◆ **REQUIREMENT**: Rewrite every line of the items below as a Markdown table with the columns Row and Line. Skip blank lines.

◆ **EXERCISE INPUT**:
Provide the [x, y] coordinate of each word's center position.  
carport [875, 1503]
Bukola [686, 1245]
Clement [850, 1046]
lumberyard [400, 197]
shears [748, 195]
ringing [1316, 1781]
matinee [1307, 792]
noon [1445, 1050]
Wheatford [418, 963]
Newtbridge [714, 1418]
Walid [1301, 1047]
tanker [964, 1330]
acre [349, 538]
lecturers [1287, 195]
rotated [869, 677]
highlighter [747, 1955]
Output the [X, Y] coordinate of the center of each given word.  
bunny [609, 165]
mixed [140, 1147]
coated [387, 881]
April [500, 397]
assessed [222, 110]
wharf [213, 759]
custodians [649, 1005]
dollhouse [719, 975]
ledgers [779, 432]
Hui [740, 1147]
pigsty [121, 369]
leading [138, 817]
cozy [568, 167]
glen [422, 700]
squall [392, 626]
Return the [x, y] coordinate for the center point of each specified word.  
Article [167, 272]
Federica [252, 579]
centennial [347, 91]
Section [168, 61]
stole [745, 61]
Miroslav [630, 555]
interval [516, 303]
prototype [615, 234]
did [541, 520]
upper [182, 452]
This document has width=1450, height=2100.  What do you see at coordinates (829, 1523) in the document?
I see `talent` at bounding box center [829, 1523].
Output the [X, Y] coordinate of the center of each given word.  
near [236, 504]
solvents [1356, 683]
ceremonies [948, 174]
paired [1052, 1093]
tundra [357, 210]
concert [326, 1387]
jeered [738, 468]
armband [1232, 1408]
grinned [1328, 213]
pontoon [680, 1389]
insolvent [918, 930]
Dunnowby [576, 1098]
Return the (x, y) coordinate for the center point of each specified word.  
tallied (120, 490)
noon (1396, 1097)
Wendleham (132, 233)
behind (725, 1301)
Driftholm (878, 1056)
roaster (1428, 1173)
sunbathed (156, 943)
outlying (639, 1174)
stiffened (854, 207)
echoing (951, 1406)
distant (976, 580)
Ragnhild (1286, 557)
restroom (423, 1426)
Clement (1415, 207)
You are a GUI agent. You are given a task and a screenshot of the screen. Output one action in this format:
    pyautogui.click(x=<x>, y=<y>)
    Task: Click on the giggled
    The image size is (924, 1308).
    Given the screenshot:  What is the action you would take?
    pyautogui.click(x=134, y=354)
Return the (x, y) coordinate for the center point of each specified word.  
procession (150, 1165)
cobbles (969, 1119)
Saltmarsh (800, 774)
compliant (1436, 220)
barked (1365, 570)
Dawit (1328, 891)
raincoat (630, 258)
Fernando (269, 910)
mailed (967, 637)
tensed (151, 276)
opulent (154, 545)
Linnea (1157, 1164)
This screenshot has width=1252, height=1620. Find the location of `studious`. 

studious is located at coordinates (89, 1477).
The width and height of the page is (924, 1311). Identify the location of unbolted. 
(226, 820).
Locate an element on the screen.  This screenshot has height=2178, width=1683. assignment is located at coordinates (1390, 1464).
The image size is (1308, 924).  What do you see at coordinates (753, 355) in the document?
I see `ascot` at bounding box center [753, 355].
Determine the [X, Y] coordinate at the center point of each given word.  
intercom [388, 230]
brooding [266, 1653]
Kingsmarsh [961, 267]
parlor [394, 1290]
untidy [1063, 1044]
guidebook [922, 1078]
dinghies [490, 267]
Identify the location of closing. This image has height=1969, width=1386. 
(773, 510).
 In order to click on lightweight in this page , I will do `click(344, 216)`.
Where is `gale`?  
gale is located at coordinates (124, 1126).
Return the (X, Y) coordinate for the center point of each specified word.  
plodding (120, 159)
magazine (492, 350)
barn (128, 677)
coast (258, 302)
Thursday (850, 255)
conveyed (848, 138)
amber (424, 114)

◆ **RESULT OF THE TASK**:
| Row | Line |
|---|---|
| 1 | Provide the [x, y] coordinate of each word's center position.   |
| 2 | carport [875, 1503] |
| 3 | Bukola [686, 1245] |
| 4 | Clement [850, 1046] |
| 5 | lumberyard [400, 197] |
| 6 | shears [748, 195] |
| 7 | ringing [1316, 1781] |
| 8 | matinee [1307, 792] |
| 9 | noon [1445, 1050] |
| 10 | Wheatford [418, 963] |
| 11 | Newtbridge [714, 1418] |
| 12 | Walid [1301, 1047] |
| 13 | tanker [964, 1330] |
| 14 | acre [349, 538] |
| 15 | lecturers [1287, 195] |
| 16 | rotated [869, 677] |
| 17 | highlighter [747, 1955] |
| 18 | Output the [X, Y] coordinate of the center of each given word.   |
| 19 | bunny [609, 165] |
| 20 | mixed [140, 1147] |
| 21 | coated [387, 881] |
| 22 | April [500, 397] |
| 23 | assessed [222, 110] |
| 24 | wharf [213, 759] |
| 25 | custodians [649, 1005] |
| 26 | dollhouse [719, 975] |
| 27 | ledgers [779, 432] |
| 28 | Hui [740, 1147] |
| 29 | pigsty [121, 369] |
| 30 | leading [138, 817] |
| 31 | cozy [568, 167] |
| 32 | glen [422, 700] |
| 33 | squall [392, 626] |
| 34 | Return the [x, y] coordinate for the center point of each specified word.   |
| 35 | Article [167, 272] |
| 36 | Federica [252, 579] |
| 37 | centennial [347, 91] |
| 38 | Section [168, 61] |
| 39 | stole [745, 61] |
| 40 | Miroslav [630, 555] |
| 41 | interval [516, 303] |
| 42 | prototype [615, 234] |
| 43 | did [541, 520] |
| 44 | upper [182, 452] |
| 45 | This document has width=1450, height=2100.  What do you see at coordinates (829, 1523) in the document? |
| 46 | I see `talent` at bounding box center [829, 1523]. |
| 47 | Output the [X, Y] coordinate of the center of each given word.   |
| 48 | near [236, 504] |
| 49 | solvents [1356, 683] |
| 50 | ceremonies [948, 174] |
| 51 | paired [1052, 1093] |
| 52 | tundra [357, 210] |
| 53 | concert [326, 1387] |
| 54 | jeered [738, 468] |
| 55 | armband [1232, 1408] |
| 56 | grinned [1328, 213] |
| 57 | pontoon [680, 1389] |
| 58 | insolvent [918, 930] |
| 59 | Dunnowby [576, 1098] |
| 60 | Return the (x, y) coordinate for the center point of each specified word.   |
| 61 | tallied (120, 490) |
| 62 | noon (1396, 1097) |
| 63 | Wendleham (132, 233) |
| 64 | behind (725, 1301) |
| 65 | Driftholm (878, 1056) |
| 66 | roaster (1428, 1173) |
| 67 | sunbathed (156, 943) |
| 68 | outlying (639, 1174) |
| 69 | stiffened (854, 207) |
| 70 | echoing (951, 1406) |
| 71 | distant (976, 580) |
| 72 | Ragnhild (1286, 557) |
| 73 | restroom (423, 1426) |
| 74 | Clement (1415, 207) |
| 75 | You are a GUI agent. You are given a task and a screenshot of the screen. Output one action in this format: |
| 76 |     pyautogui.click(x=<x>, y=<y>) |
| 77 |     Task: Click on the giggled |
| 78 |     The image size is (924, 1308). |
| 79 |     Given the screenshot:  What is the action you would take? |
| 80 |     pyautogui.click(x=134, y=354) |
| 81 | Return the (x, y) coordinate for the center point of each specified word.   |
| 82 | procession (150, 1165) |
| 83 | cobbles (969, 1119) |
| 84 | Saltmarsh (800, 774) |
| 85 | compliant (1436, 220) |
| 86 | barked (1365, 570) |
| 87 | Dawit (1328, 891) |
| 88 | raincoat (630, 258) |
| 89 | Fernando (269, 910) |
| 90 | mailed (967, 637) |
| 91 | tensed (151, 276) |
| 92 | opulent (154, 545) |
| 93 | Linnea (1157, 1164) |
| 94 | This screenshot has width=1252, height=1620. Find the location of `studious`.  |
| 95 | studious is located at coordinates (89, 1477). |
| 96 | The width and height of the page is (924, 1311). Identify the location of unbolted.  |
| 97 | (226, 820). |
| 98 | Locate an element on the screen.  This screenshot has height=2178, width=1683. assignment is located at coordinates (1390, 1464). |
| 99 | The image size is (1308, 924).  What do you see at coordinates (753, 355) in the document? |
| 100 | I see `ascot` at bounding box center [753, 355]. |
| 101 | Determine the [X, Y] coordinate at the center point of each given word.   |
| 102 | intercom [388, 230] |
| 103 | brooding [266, 1653] |
| 104 | Kingsmarsh [961, 267] |
| 105 | parlor [394, 1290] |
| 106 | untidy [1063, 1044] |
| 107 | guidebook [922, 1078] |
| 108 | dinghies [490, 267] |
| 109 | Identify the location of closing. This image has height=1969, width=1386.  |
| 110 | (773, 510). |
| 111 |  In order to click on lightweight in this page , I will do `click(344, 216)`. |
| 112 | Where is `gale`?   |
| 113 | gale is located at coordinates (124, 1126). |
| 114 | Return the (X, Y) coordinate for the center point of each specified word.   |
| 115 | plodding (120, 159) |
| 116 | magazine (492, 350) |
| 117 | barn (128, 677) |
| 118 | coast (258, 302) |
| 119 | Thursday (850, 255) |
| 120 | conveyed (848, 138) |
| 121 | amber (424, 114) |